WHAT IS REQUIRED: Nothing in the data should change when you return it, but leave the pictures out.

(Dataset items)
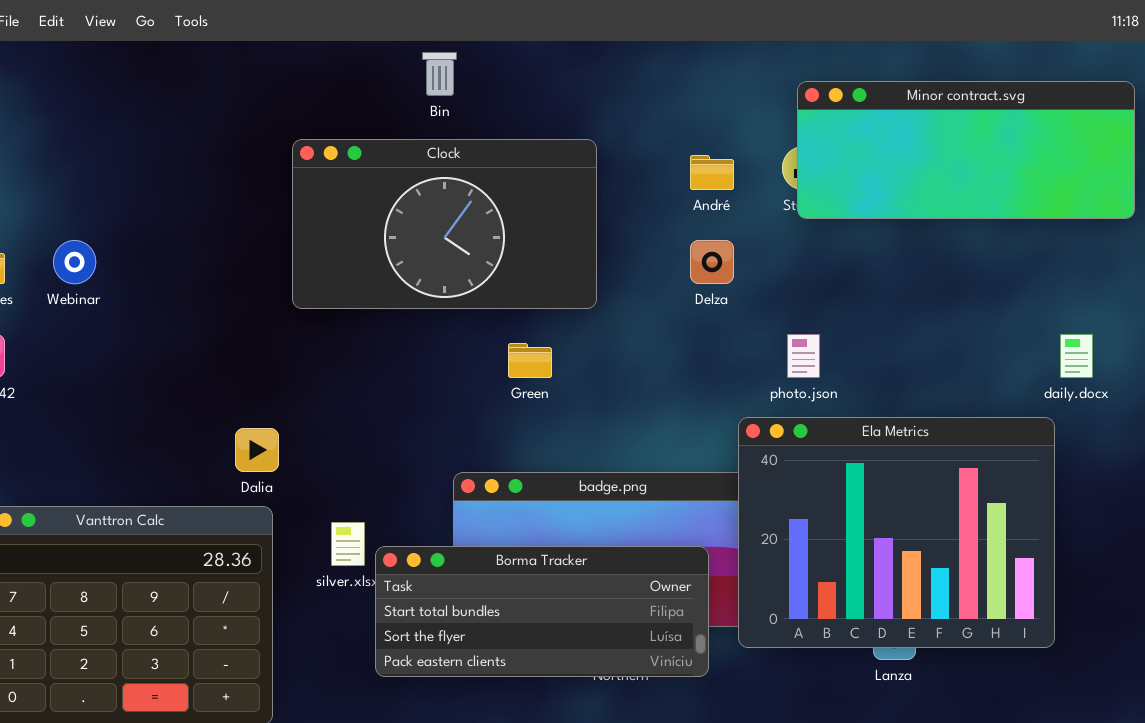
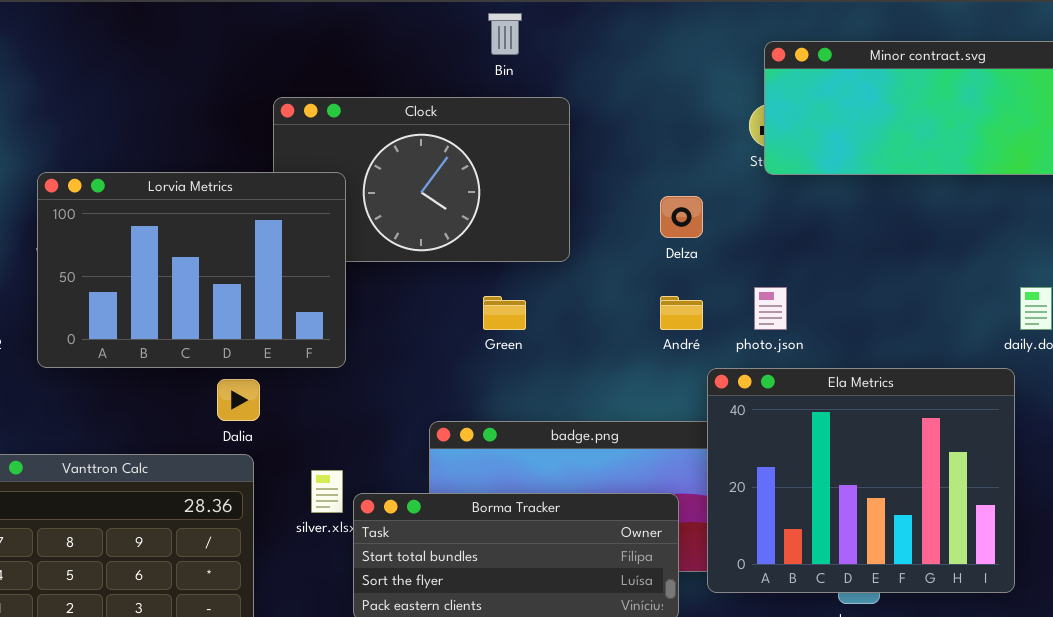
Bin: [422,52,457,96] -> [488,13,522,55], moved
André: [690,155,734,190] -> [660,296,703,330], moved
Lorvia Metrics: none -> [37,172,346,368], opened

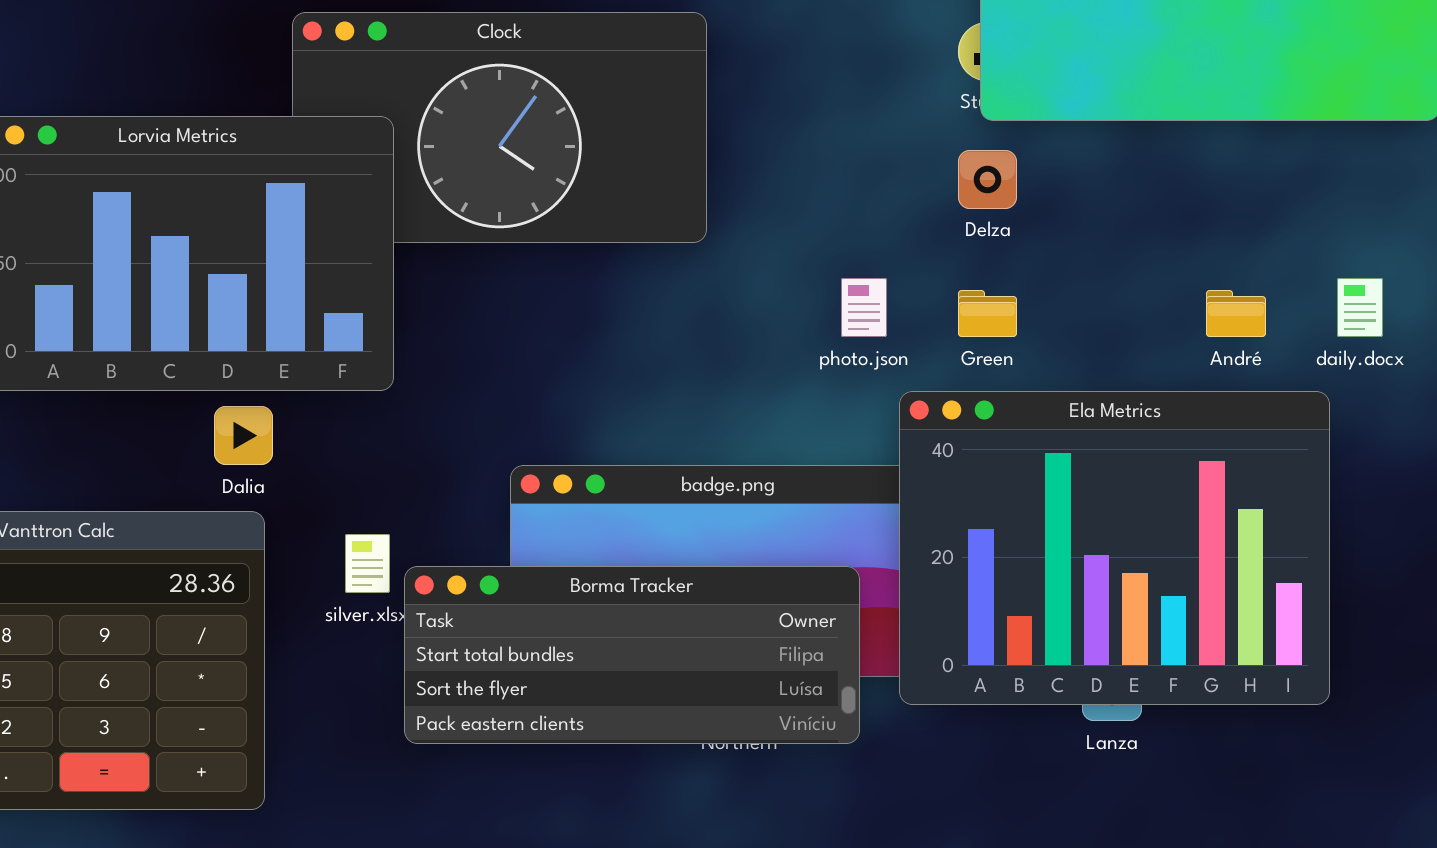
Delza: [660,196,703,238] -> [958,150,1017,209], moved
photo.json: [754,287,787,330] -> [841,278,887,337], moved
Green: [483,296,526,330] -> [958,290,1017,337], moved
André: [660,296,703,330] -> [1206,290,1266,337], moved

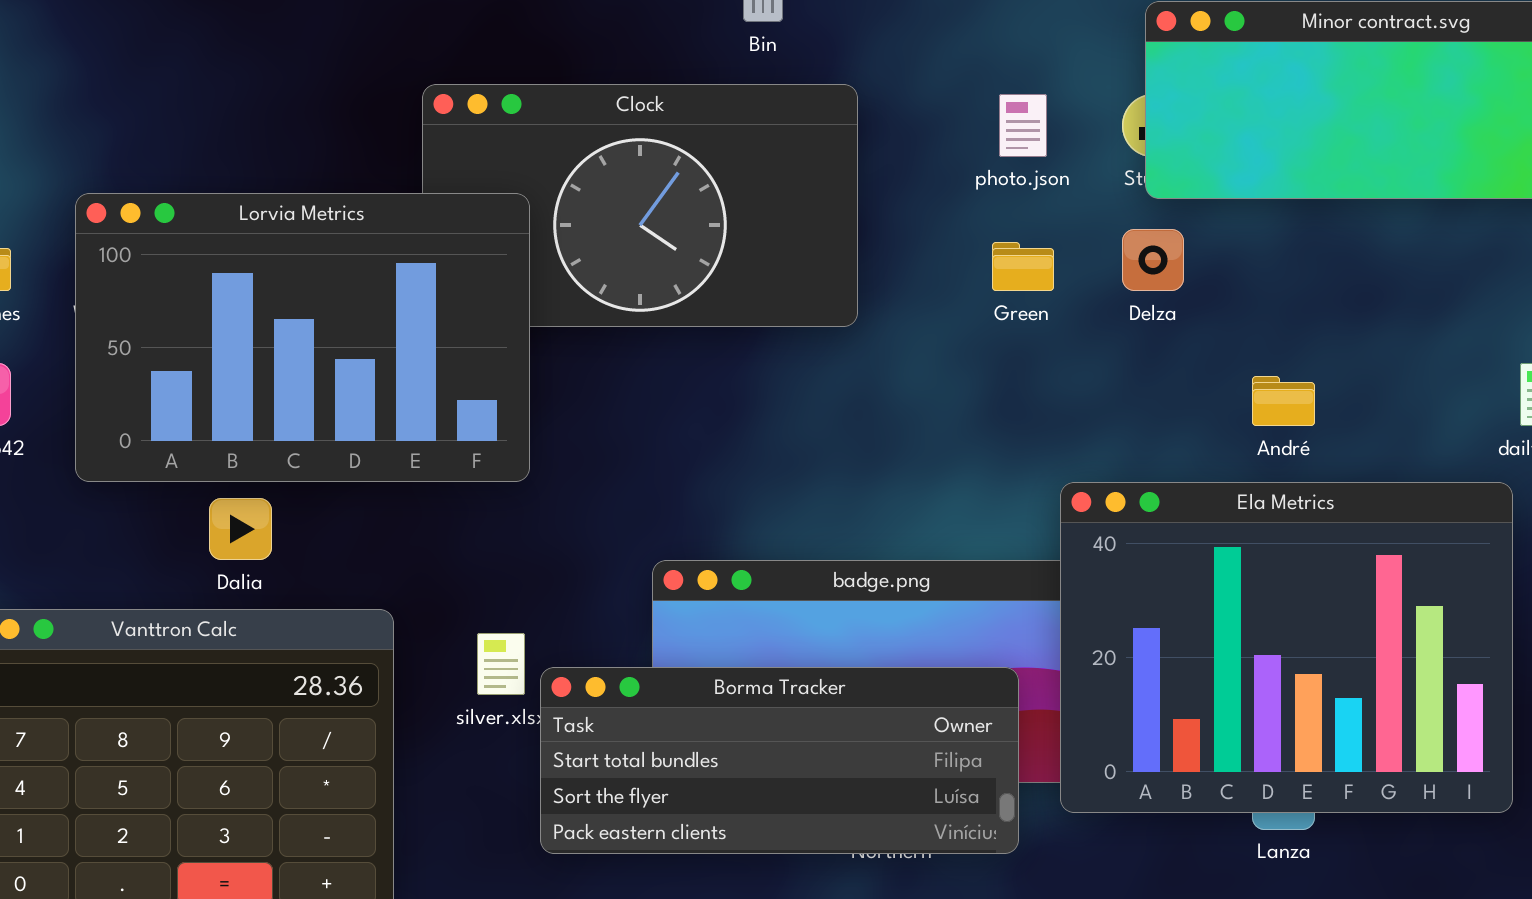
photo.json: [841,278,887,337] -> [999,94,1047,157], moved
Green: [958,290,1017,337] -> [992,242,1054,291], moved
André: [1206,290,1266,337] -> [1252,376,1315,426], moved
Dalia: [214,406,273,465] -> [209,498,272,560], moved

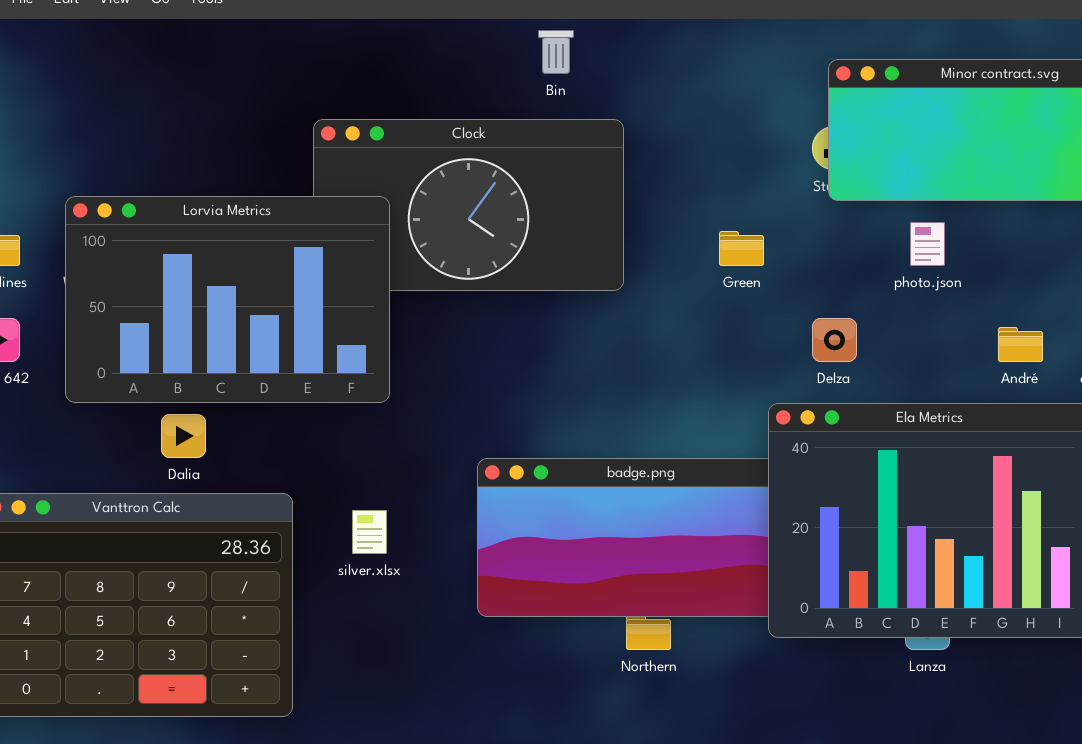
photo.json: [999,94,1047,157] -> [910,222,945,266], moved
Delza: [1122,229,1184,291] -> [812,318,857,362], moved
André: [1252,376,1315,426] -> [998,327,1043,362], moved
Borma Tracker: [540,667,1019,854] -> none, closed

EXERCISE SOLUTION:
Bin: [422,52,457,96] -> [488,13,522,55], moved
André: [690,155,734,190] -> [660,296,703,330], moved
Lorvia Metrics: none -> [37,172,346,368], opened

Delza: [660,196,703,238] -> [958,150,1017,209], moved
photo.json: [754,287,787,330] -> [841,278,887,337], moved
Green: [483,296,526,330] -> [958,290,1017,337], moved
André: [660,296,703,330] -> [1206,290,1266,337], moved

photo.json: [841,278,887,337] -> [999,94,1047,157], moved
Green: [958,290,1017,337] -> [992,242,1054,291], moved
André: [1206,290,1266,337] -> [1252,376,1315,426], moved
Dalia: [214,406,273,465] -> [209,498,272,560], moved

photo.json: [999,94,1047,157] -> [910,222,945,266], moved
Delza: [1122,229,1184,291] -> [812,318,857,362], moved
André: [1252,376,1315,426] -> [998,327,1043,362], moved
Borma Tracker: [540,667,1019,854] -> none, closed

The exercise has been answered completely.